# [THE DATA]
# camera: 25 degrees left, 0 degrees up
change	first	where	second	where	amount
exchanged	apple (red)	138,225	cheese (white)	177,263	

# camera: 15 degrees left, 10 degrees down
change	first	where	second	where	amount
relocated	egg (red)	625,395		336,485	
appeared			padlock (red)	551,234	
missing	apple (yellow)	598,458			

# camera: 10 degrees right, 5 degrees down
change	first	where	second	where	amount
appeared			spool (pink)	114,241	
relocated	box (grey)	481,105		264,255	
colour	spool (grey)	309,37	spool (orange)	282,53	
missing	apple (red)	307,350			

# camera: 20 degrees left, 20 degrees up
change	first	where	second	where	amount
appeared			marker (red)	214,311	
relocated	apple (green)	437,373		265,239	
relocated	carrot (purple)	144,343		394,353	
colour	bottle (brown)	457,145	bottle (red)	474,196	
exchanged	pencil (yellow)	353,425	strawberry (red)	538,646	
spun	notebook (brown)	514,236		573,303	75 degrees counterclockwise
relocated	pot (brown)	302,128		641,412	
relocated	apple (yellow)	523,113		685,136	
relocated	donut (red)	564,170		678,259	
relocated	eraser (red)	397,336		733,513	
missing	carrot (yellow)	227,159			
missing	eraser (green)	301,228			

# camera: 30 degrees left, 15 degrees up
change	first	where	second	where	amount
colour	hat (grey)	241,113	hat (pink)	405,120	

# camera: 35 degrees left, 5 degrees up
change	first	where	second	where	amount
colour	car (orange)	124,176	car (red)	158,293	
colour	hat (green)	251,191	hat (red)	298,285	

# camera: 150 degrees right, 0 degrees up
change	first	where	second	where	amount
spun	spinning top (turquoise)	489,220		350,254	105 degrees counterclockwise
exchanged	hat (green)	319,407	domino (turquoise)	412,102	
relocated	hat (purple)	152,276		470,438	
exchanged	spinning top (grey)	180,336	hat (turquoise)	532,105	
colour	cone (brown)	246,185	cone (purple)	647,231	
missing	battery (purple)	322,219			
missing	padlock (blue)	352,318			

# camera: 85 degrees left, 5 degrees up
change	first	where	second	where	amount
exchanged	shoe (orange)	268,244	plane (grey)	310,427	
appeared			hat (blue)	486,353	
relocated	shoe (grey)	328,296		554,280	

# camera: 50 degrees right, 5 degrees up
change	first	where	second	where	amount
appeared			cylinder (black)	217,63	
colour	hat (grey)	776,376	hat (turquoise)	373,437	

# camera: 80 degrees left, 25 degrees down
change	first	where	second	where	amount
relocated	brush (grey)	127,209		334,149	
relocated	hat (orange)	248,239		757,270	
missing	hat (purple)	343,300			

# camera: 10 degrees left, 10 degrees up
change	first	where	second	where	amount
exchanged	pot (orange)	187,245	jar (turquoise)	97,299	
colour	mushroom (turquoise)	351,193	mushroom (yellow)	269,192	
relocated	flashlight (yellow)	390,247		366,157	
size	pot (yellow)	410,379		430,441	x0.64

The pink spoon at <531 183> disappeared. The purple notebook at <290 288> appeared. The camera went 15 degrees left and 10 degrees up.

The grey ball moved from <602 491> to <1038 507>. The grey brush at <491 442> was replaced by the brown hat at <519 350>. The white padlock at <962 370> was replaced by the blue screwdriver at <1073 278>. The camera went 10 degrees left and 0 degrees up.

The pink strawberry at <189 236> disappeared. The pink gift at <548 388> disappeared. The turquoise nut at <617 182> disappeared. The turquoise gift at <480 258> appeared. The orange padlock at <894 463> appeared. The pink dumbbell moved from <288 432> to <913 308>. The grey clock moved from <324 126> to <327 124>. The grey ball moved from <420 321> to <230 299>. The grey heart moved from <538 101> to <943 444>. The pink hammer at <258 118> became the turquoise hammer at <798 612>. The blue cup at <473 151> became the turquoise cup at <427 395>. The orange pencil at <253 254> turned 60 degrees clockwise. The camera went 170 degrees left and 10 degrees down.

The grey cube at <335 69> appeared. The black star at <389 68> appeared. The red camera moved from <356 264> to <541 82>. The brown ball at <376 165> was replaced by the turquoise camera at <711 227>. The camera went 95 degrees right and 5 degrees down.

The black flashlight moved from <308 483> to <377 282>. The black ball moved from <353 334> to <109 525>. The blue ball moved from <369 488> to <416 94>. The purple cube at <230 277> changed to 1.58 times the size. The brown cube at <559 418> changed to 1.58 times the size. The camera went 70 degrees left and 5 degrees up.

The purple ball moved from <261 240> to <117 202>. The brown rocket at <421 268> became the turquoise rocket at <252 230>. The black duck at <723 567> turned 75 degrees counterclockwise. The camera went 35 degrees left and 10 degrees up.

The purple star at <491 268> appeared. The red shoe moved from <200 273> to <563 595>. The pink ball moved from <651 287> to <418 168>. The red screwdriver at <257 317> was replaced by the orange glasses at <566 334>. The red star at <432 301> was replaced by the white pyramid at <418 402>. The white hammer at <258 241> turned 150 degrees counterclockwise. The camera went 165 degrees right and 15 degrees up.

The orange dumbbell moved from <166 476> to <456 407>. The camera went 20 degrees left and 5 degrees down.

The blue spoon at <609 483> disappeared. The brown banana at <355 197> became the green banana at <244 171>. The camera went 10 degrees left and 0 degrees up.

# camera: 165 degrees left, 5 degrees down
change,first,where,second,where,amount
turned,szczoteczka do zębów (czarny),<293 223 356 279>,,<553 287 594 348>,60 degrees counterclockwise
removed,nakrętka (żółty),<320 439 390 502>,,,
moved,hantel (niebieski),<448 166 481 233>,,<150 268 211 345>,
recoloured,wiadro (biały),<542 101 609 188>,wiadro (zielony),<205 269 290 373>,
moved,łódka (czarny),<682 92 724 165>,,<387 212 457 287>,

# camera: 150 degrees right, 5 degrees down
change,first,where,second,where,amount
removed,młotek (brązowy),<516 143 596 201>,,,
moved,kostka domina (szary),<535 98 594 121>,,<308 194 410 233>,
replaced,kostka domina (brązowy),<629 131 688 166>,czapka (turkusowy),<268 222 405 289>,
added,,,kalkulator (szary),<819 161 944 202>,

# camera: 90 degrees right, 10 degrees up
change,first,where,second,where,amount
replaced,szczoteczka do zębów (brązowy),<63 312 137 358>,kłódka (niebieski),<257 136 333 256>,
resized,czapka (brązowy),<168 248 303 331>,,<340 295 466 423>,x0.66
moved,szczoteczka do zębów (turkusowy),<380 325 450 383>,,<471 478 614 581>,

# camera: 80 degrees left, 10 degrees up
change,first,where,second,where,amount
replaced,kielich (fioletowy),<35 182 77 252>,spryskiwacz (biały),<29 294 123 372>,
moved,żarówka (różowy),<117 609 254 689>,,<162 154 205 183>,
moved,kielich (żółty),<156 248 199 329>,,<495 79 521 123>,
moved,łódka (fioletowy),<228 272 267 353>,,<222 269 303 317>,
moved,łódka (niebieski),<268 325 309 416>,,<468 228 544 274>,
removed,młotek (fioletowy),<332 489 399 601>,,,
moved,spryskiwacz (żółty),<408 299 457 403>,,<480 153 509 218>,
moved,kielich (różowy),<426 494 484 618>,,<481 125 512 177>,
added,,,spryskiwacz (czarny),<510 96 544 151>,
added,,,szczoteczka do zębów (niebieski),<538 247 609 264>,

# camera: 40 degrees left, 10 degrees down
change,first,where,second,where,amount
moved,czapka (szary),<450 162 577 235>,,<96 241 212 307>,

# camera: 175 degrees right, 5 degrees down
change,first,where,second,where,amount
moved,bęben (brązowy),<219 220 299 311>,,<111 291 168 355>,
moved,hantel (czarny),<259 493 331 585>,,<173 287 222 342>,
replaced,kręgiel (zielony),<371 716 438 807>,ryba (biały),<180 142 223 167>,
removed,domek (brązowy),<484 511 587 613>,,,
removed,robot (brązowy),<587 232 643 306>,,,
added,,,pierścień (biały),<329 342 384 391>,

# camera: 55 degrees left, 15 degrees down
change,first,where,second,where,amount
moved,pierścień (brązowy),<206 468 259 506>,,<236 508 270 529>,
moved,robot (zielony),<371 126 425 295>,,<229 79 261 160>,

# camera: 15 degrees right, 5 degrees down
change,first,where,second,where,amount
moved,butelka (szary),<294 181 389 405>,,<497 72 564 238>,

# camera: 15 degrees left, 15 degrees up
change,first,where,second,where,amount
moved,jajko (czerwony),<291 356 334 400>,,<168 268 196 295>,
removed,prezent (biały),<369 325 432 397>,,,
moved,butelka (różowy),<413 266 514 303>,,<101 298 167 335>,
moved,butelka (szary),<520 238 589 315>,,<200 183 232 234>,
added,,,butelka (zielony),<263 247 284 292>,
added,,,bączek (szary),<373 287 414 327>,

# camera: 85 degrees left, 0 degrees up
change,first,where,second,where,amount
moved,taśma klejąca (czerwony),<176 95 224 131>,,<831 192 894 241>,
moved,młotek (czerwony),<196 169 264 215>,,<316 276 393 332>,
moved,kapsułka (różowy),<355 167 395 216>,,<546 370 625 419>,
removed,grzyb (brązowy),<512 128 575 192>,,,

# [PROMPT]
When a line of the data holds the string "spryskiwacz", pick it out and copy it.

# [RESPONSE TO THE TASK]
replaced,kielich (fioletowy),<35 182 77 252>,spryskiwacz (biały),<29 294 123 372>,
moved,spryskiwacz (żółty),<408 299 457 403>,,<480 153 509 218>,
added,,,spryskiwacz (czarny),<510 96 544 151>,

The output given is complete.